Beginning with the first line, please return the entries exactly through the line that contains "C6: 330nF (AGND, NET27)", and leave out all later lines.

Itemized modification records
- Opening Delimiter -
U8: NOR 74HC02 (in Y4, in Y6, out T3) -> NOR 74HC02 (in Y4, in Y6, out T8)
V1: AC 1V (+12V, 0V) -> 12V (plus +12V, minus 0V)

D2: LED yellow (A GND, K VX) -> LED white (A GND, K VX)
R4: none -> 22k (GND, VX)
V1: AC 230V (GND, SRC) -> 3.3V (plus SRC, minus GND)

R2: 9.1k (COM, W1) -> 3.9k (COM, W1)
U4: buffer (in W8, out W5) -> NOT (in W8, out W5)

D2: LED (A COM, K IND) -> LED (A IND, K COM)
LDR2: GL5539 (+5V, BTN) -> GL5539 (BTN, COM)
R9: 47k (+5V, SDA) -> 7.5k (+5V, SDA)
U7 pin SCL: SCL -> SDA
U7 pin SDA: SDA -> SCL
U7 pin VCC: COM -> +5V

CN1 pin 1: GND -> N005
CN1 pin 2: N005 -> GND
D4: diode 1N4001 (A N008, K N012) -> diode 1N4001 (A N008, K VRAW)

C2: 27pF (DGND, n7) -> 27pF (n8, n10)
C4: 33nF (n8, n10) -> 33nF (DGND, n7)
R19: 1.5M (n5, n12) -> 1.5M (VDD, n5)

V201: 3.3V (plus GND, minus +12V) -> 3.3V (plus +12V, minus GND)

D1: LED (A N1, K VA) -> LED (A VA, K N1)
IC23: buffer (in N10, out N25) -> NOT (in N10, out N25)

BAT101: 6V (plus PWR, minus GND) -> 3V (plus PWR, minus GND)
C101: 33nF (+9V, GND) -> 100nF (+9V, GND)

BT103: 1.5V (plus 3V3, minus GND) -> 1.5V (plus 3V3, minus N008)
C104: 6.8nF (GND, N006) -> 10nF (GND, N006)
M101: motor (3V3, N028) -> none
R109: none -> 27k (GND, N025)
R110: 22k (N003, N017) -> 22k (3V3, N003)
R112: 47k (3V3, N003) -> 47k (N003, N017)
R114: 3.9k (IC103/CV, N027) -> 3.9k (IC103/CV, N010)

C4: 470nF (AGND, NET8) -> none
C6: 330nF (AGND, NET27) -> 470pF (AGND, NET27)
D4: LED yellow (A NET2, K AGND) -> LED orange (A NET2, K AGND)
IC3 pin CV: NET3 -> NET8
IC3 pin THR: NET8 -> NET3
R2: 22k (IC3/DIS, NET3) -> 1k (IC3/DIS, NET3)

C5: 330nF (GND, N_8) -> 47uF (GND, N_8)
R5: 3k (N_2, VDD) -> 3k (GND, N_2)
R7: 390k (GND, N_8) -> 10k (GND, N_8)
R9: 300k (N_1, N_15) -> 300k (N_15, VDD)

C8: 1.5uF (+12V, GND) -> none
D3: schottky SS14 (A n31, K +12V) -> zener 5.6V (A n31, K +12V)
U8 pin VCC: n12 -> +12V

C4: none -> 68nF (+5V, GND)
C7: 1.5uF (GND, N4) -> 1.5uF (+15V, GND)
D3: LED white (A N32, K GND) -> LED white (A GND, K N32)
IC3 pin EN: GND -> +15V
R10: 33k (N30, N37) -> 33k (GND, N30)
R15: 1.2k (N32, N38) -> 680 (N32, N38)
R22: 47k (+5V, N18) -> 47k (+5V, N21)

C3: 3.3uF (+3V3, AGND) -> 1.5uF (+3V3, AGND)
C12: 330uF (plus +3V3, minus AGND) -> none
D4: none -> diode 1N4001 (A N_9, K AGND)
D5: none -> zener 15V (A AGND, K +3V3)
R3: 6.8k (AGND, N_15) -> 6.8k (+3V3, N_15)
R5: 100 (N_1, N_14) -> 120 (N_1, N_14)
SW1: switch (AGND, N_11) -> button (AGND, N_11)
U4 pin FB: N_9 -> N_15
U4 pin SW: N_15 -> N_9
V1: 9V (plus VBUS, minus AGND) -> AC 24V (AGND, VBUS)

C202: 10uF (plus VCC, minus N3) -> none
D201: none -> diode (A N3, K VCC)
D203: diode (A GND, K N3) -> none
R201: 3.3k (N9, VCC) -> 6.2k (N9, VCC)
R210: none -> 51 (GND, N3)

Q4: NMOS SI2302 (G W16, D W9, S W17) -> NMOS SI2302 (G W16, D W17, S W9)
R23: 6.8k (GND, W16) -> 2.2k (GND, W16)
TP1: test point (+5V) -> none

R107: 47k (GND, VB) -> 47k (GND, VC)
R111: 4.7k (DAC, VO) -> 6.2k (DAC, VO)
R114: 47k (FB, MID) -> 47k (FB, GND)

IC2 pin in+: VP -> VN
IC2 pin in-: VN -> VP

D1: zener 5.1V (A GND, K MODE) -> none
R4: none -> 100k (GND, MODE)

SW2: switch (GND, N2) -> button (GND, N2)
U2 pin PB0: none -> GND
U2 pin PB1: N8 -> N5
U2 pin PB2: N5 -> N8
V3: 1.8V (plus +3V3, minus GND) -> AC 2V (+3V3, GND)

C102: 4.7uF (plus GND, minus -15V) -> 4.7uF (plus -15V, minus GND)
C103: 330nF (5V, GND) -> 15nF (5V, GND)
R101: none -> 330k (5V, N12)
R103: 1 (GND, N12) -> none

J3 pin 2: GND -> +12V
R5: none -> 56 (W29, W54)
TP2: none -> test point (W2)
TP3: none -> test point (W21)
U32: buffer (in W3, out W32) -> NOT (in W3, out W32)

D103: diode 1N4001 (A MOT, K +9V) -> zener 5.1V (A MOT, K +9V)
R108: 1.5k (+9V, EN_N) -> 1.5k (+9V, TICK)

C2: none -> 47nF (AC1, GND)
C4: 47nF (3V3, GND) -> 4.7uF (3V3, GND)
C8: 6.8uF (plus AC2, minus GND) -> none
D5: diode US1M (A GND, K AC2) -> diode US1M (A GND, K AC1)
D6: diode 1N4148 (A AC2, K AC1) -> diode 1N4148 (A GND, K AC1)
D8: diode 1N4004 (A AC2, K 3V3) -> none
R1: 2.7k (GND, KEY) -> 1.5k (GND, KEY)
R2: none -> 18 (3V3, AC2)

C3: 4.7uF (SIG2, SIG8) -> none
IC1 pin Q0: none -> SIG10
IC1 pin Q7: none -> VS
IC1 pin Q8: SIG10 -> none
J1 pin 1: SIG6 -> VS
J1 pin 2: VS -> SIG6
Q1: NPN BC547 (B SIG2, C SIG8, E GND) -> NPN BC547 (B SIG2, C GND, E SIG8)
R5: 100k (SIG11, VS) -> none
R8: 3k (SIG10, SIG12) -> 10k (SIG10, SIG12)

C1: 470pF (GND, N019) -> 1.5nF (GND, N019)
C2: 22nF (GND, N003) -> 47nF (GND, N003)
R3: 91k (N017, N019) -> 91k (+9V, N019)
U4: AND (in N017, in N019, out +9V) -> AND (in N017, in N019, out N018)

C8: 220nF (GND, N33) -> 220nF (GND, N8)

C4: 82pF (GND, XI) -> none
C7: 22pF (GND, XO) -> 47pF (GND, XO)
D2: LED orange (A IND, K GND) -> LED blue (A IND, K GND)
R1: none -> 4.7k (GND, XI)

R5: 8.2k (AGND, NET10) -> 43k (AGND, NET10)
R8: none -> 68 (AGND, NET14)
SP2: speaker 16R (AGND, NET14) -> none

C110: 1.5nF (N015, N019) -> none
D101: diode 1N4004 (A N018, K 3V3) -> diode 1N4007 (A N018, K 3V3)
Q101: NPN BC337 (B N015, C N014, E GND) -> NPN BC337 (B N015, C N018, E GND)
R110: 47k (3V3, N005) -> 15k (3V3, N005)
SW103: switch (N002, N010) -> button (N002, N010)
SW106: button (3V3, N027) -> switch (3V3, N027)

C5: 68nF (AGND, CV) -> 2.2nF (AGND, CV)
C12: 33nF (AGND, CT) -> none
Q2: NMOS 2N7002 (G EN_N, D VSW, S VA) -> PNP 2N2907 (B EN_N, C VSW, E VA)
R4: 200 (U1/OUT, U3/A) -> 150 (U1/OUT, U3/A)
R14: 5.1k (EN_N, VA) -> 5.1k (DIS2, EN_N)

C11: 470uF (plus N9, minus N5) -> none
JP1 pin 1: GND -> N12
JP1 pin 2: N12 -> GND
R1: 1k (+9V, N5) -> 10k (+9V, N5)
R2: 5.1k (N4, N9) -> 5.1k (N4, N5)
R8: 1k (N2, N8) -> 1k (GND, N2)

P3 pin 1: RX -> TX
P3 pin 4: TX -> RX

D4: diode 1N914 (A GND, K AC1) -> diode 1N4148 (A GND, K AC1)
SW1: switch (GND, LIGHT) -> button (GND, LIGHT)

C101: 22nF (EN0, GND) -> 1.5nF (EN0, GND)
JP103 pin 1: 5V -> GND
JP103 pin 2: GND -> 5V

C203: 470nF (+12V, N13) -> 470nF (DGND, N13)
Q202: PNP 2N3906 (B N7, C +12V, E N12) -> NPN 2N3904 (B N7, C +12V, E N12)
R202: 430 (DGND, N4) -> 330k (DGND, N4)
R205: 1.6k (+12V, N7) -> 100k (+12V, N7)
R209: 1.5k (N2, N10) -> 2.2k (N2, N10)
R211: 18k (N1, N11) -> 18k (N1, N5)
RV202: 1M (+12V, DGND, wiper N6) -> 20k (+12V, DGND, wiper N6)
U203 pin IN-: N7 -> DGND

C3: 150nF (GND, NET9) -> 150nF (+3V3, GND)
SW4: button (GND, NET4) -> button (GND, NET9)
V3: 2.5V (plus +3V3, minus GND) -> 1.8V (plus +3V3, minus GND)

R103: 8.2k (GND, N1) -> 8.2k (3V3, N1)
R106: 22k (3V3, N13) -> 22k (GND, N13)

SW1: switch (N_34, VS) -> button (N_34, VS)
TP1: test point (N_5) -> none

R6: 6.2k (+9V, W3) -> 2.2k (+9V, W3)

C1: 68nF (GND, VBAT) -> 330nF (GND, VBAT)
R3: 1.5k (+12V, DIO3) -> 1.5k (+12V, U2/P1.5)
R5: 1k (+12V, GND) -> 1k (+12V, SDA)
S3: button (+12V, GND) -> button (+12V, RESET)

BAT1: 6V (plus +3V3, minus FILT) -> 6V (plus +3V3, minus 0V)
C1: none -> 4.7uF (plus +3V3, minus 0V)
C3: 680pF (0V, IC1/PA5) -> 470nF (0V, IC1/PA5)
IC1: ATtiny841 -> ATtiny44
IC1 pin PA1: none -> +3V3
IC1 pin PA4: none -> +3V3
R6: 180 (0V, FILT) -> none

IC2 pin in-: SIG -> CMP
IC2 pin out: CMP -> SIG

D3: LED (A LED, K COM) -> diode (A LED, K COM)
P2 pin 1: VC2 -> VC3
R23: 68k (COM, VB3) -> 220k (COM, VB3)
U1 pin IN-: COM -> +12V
- Closing Delimiter -
● Answer to the exercise
U8: NOR 74HC02 (in Y4, in Y6, out T3) -> NOR 74HC02 (in Y4, in Y6, out T8)
V1: AC 1V (+12V, 0V) -> 12V (plus +12V, minus 0V)

D2: LED yellow (A GND, K VX) -> LED white (A GND, K VX)
R4: none -> 22k (GND, VX)
V1: AC 230V (GND, SRC) -> 3.3V (plus SRC, minus GND)

R2: 9.1k (COM, W1) -> 3.9k (COM, W1)
U4: buffer (in W8, out W5) -> NOT (in W8, out W5)

D2: LED (A COM, K IND) -> LED (A IND, K COM)
LDR2: GL5539 (+5V, BTN) -> GL5539 (BTN, COM)
R9: 47k (+5V, SDA) -> 7.5k (+5V, SDA)
U7 pin SCL: SCL -> SDA
U7 pin SDA: SDA -> SCL
U7 pin VCC: COM -> +5V

CN1 pin 1: GND -> N005
CN1 pin 2: N005 -> GND
D4: diode 1N4001 (A N008, K N012) -> diode 1N4001 (A N008, K VRAW)

C2: 27pF (DGND, n7) -> 27pF (n8, n10)
C4: 33nF (n8, n10) -> 33nF (DGND, n7)
R19: 1.5M (n5, n12) -> 1.5M (VDD, n5)

V201: 3.3V (plus GND, minus +12V) -> 3.3V (plus +12V, minus GND)

D1: LED (A N1, K VA) -> LED (A VA, K N1)
IC23: buffer (in N10, out N25) -> NOT (in N10, out N25)

BAT101: 6V (plus PWR, minus GND) -> 3V (plus PWR, minus GND)
C101: 33nF (+9V, GND) -> 100nF (+9V, GND)

BT103: 1.5V (plus 3V3, minus GND) -> 1.5V (plus 3V3, minus N008)
C104: 6.8nF (GND, N006) -> 10nF (GND, N006)
M101: motor (3V3, N028) -> none
R109: none -> 27k (GND, N025)
R110: 22k (N003, N017) -> 22k (3V3, N003)
R112: 47k (3V3, N003) -> 47k (N003, N017)
R114: 3.9k (IC103/CV, N027) -> 3.9k (IC103/CV, N010)

C4: 470nF (AGND, NET8) -> none
C6: 330nF (AGND, NET27) -> 470pF (AGND, NET27)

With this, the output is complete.